Nothing past the line containing "D2: diode US1M" belongs in the output. Copy exactly every line of the data below from the first up to and including it.

Recorded data
..............................

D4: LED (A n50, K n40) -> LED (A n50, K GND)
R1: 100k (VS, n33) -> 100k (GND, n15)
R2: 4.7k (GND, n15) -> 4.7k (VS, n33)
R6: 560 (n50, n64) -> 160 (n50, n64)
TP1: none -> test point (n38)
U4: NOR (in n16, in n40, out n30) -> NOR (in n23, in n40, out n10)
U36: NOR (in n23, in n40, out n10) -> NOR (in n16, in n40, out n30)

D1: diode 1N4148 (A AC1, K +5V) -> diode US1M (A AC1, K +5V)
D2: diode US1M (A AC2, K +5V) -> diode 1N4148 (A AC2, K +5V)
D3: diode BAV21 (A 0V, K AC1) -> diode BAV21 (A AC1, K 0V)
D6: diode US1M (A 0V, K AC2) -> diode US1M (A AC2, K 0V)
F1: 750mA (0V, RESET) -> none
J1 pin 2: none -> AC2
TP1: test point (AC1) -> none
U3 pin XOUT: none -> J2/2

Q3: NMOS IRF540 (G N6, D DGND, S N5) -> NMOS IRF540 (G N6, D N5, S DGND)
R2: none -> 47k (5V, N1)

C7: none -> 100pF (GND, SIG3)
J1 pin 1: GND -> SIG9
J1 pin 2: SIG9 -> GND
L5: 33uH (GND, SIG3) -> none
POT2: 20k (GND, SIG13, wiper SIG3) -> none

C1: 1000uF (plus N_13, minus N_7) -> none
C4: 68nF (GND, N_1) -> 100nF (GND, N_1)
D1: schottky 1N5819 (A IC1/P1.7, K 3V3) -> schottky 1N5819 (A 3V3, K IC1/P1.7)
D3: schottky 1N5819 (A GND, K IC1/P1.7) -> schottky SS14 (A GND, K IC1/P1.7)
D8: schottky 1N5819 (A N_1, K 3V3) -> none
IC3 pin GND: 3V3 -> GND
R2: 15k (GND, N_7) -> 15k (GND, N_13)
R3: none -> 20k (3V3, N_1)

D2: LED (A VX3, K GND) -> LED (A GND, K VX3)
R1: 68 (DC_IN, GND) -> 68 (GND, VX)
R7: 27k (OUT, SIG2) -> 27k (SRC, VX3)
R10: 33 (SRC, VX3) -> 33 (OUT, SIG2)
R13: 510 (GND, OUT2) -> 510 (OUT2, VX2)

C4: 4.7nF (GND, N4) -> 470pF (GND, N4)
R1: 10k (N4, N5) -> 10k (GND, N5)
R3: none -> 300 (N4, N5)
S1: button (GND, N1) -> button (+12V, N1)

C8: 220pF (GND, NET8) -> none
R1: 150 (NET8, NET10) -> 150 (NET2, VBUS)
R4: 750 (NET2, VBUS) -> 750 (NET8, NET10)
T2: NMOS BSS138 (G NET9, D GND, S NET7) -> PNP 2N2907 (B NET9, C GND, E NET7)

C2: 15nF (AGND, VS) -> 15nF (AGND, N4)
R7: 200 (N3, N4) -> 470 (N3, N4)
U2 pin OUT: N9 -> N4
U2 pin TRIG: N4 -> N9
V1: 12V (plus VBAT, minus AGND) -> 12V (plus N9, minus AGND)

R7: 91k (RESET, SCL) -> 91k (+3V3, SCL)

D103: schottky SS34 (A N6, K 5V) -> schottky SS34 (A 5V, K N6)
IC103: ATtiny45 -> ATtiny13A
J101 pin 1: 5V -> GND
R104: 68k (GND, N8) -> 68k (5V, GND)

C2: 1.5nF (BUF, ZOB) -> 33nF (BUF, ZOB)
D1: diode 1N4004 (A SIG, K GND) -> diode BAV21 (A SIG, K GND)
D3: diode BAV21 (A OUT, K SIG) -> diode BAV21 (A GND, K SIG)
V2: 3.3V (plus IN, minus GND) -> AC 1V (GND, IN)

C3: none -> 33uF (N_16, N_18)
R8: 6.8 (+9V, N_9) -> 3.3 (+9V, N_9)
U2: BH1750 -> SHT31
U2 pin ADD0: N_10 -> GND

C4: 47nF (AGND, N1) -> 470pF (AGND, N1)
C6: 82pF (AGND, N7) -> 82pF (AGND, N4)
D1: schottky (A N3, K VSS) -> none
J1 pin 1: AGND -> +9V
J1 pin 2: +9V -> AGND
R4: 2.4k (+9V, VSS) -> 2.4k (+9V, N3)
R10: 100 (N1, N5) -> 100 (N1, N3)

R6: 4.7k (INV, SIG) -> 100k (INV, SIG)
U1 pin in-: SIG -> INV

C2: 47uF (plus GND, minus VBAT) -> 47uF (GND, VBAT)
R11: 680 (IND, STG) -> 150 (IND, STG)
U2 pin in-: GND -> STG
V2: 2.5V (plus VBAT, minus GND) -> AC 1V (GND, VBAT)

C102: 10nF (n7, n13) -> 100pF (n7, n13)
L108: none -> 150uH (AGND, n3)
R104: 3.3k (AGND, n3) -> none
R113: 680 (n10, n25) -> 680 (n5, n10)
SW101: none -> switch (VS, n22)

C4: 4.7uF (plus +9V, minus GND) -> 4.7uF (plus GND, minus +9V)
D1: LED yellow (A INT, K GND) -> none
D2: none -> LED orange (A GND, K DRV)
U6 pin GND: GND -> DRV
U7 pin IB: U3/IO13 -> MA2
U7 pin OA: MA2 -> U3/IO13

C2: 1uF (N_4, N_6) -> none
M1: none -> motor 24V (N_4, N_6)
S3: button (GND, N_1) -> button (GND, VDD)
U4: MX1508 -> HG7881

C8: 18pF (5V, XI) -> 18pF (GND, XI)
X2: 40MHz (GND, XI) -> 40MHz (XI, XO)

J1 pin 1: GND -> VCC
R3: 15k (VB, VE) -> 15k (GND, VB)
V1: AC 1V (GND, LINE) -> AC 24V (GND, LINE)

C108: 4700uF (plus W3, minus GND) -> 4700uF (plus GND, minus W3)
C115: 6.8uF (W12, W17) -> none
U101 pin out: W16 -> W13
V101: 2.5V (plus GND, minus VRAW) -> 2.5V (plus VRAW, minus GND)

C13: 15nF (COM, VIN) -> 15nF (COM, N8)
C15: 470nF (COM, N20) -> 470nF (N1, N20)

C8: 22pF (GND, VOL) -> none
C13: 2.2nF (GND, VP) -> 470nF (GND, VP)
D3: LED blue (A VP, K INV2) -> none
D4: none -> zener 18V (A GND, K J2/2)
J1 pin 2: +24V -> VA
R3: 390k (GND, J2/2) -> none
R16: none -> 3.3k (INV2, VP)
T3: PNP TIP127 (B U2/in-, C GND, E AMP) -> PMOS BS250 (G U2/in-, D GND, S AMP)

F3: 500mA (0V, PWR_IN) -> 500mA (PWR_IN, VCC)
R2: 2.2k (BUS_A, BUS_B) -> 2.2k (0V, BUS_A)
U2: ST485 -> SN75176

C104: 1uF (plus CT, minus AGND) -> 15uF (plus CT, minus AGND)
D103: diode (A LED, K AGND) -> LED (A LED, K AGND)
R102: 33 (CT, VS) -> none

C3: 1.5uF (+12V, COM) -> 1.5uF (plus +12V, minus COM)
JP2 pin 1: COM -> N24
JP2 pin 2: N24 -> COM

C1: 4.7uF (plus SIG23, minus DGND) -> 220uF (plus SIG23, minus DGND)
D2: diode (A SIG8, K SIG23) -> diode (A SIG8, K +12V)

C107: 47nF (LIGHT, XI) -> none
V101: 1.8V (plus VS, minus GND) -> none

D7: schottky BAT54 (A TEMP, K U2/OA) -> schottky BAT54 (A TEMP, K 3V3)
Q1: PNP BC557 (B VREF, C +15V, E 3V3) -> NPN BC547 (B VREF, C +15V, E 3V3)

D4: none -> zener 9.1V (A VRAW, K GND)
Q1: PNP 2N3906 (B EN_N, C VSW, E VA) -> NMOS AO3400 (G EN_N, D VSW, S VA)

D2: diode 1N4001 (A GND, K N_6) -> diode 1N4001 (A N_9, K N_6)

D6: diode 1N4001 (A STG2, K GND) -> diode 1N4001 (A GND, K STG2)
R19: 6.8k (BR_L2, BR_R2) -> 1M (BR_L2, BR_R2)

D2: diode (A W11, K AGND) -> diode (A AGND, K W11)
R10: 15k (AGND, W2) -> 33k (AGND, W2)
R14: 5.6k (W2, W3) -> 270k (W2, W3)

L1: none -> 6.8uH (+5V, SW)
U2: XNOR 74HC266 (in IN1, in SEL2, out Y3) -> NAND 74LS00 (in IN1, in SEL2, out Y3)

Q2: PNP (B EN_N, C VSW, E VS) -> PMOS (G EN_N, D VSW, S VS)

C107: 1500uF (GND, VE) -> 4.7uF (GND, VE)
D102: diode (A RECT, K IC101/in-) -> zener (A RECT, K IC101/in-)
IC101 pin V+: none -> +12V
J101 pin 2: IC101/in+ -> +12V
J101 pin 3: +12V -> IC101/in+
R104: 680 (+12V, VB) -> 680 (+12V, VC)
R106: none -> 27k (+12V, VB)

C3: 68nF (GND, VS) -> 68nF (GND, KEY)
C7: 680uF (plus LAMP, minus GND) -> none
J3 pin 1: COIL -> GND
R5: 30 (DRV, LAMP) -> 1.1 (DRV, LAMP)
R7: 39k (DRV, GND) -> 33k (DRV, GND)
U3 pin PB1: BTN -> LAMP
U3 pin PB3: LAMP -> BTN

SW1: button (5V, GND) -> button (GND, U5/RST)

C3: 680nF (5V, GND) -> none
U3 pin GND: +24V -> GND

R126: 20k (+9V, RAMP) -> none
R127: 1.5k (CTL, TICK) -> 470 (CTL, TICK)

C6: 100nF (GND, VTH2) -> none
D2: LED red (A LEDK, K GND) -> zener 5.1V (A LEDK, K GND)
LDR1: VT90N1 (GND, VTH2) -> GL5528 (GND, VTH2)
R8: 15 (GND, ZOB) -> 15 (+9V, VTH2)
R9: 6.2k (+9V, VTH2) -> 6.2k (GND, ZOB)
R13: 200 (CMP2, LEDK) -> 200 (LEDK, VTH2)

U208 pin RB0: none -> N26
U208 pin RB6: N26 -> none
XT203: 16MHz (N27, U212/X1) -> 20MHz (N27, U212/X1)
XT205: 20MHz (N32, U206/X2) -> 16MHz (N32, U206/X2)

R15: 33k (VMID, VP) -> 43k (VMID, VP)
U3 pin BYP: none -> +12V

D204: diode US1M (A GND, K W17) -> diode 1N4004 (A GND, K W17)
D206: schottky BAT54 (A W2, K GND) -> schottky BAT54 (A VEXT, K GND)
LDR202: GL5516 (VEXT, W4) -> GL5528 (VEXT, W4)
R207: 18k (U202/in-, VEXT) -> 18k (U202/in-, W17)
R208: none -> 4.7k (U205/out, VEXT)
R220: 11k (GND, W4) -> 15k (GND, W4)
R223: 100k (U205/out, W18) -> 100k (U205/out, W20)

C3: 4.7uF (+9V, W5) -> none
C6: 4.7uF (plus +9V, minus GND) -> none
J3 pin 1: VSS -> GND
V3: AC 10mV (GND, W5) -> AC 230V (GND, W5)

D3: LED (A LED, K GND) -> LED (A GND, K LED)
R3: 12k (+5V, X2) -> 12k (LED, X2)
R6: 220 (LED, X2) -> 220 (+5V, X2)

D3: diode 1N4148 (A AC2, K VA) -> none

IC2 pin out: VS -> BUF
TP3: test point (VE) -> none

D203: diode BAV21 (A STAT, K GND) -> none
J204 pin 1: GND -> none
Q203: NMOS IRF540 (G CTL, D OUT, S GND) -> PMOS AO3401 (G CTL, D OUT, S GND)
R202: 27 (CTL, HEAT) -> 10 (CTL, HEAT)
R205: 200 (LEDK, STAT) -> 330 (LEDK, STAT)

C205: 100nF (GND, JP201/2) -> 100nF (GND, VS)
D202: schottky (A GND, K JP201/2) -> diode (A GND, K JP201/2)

..............................

Reply to the exercise:
D4: LED (A n50, K n40) -> LED (A n50, K GND)
R1: 100k (VS, n33) -> 100k (GND, n15)
R2: 4.7k (GND, n15) -> 4.7k (VS, n33)
R6: 560 (n50, n64) -> 160 (n50, n64)
TP1: none -> test point (n38)
U4: NOR (in n16, in n40, out n30) -> NOR (in n23, in n40, out n10)
U36: NOR (in n23, in n40, out n10) -> NOR (in n16, in n40, out n30)

D1: diode 1N4148 (A AC1, K +5V) -> diode US1M (A AC1, K +5V)
D2: diode US1M (A AC2, K +5V) -> diode 1N4148 (A AC2, K +5V)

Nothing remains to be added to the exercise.